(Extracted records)
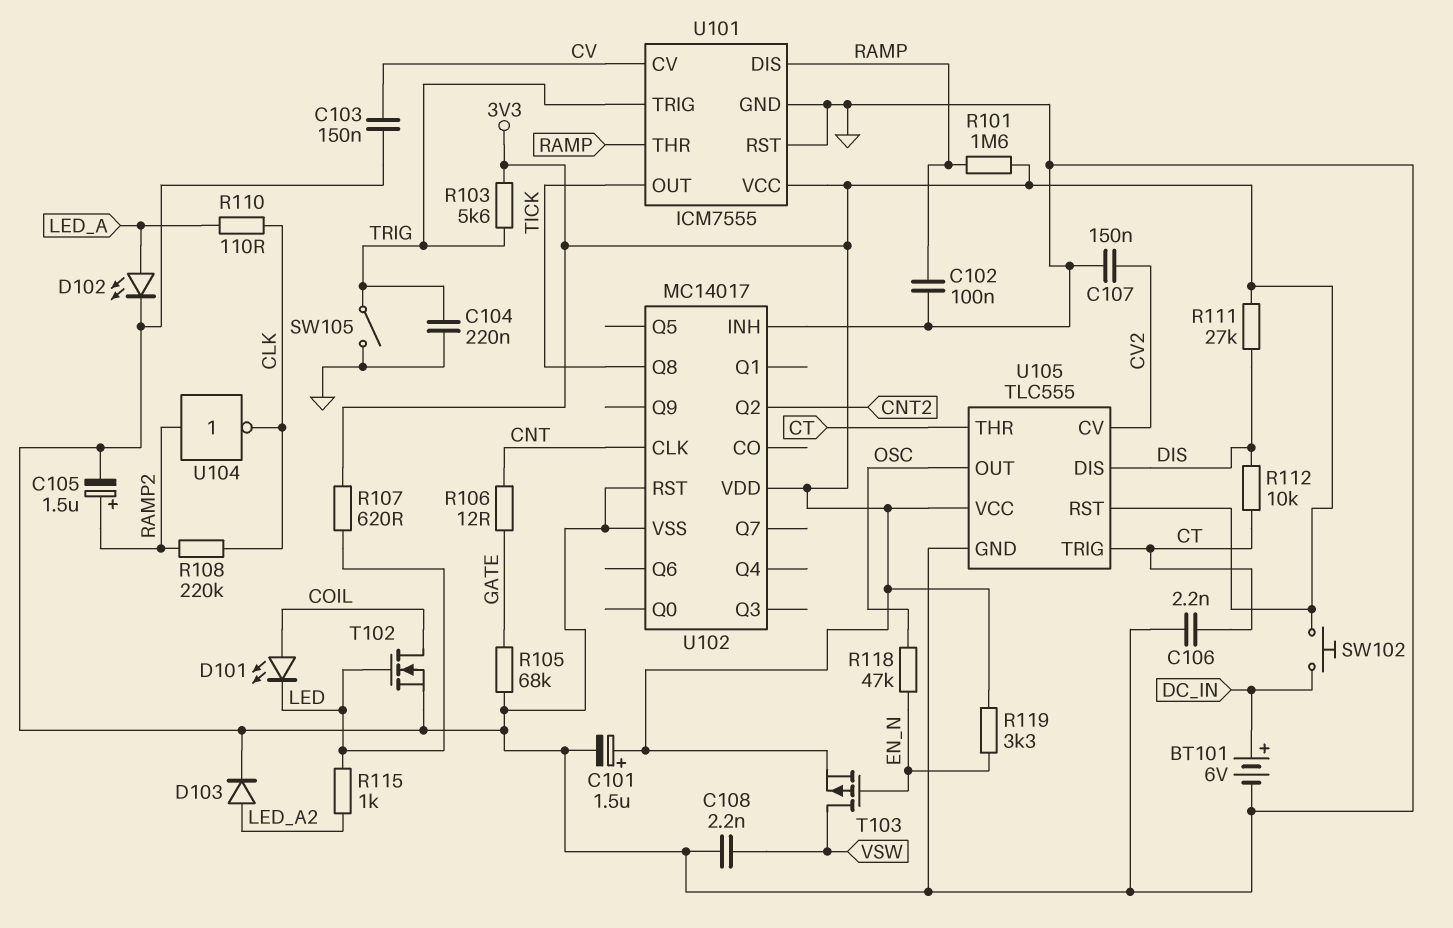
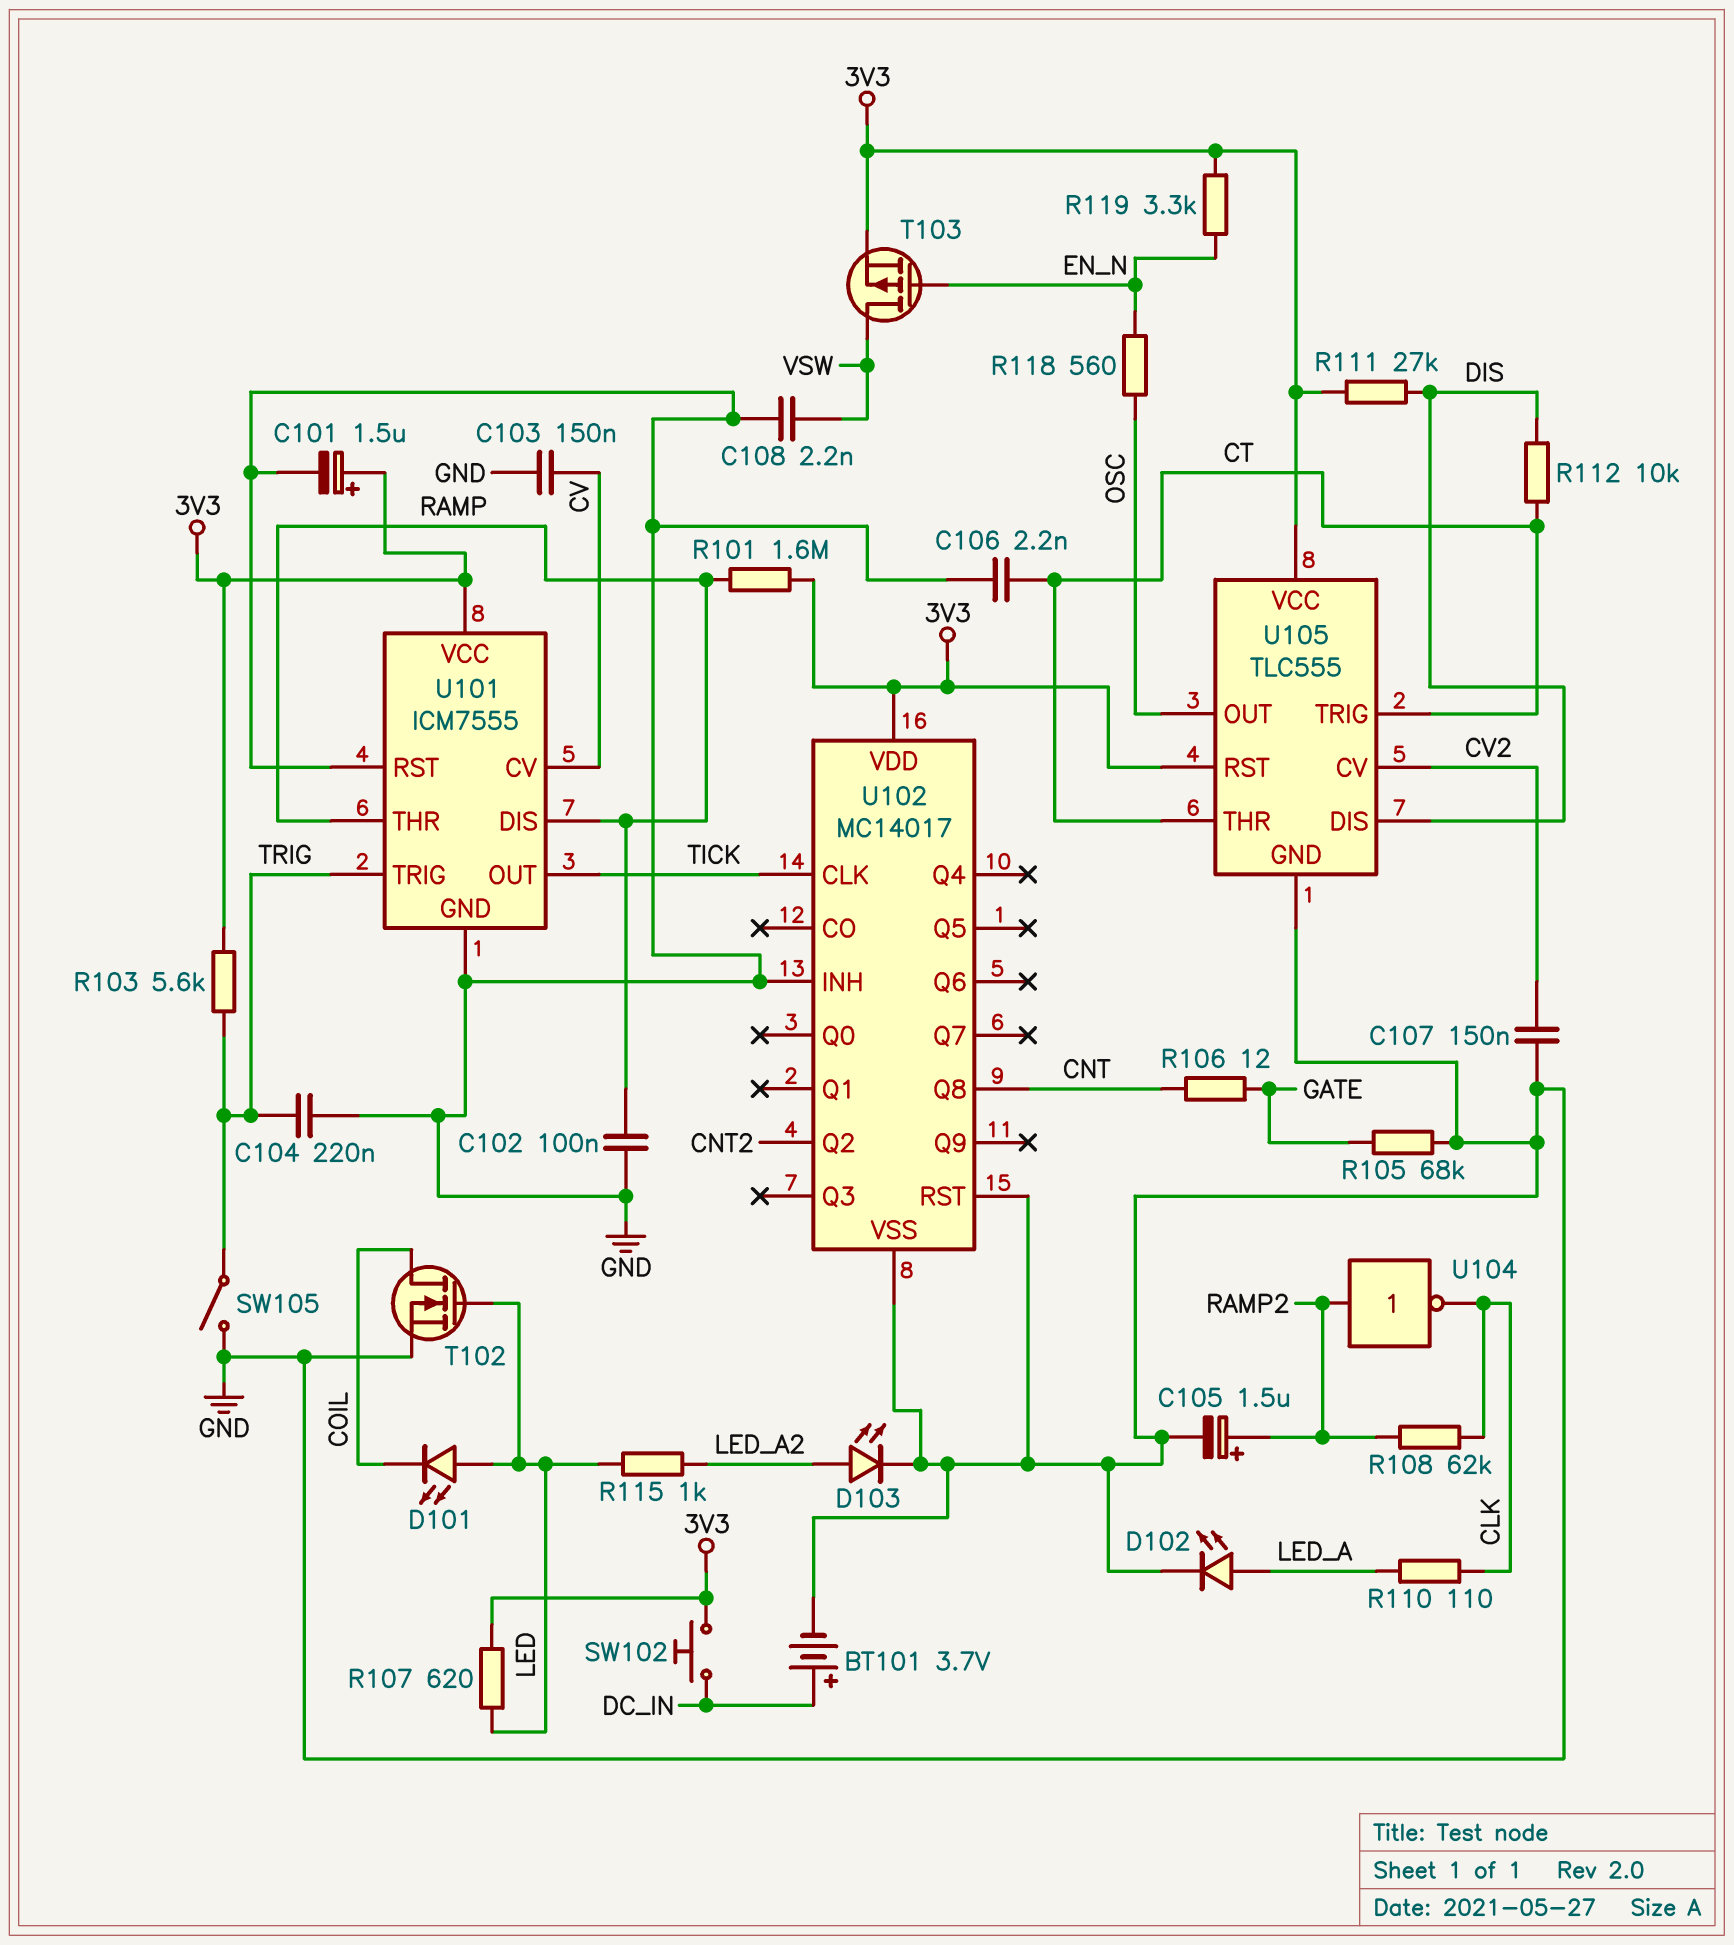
BT101: 6V (plus DC_IN, minus GND) -> 3.7V (plus DC_IN, minus GND)
D101: LED (A COIL, K LED) -> LED (A LED, K COIL)
D103: diode (A LED_A2, K GND) -> LED (A LED_A2, K GND)
R108: 220k (CLK, RAMP2) -> 62k (CLK, RAMP2)
R118: 47k (EN_N, OSC) -> 560 (EN_N, OSC)
U102 pin CLK: CNT -> TICK
U102 pin Q8: TICK -> CNT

• Task to carry out
Report how many lines of the entries hold the word "TICK". Nothing else is needed.

• Response box
2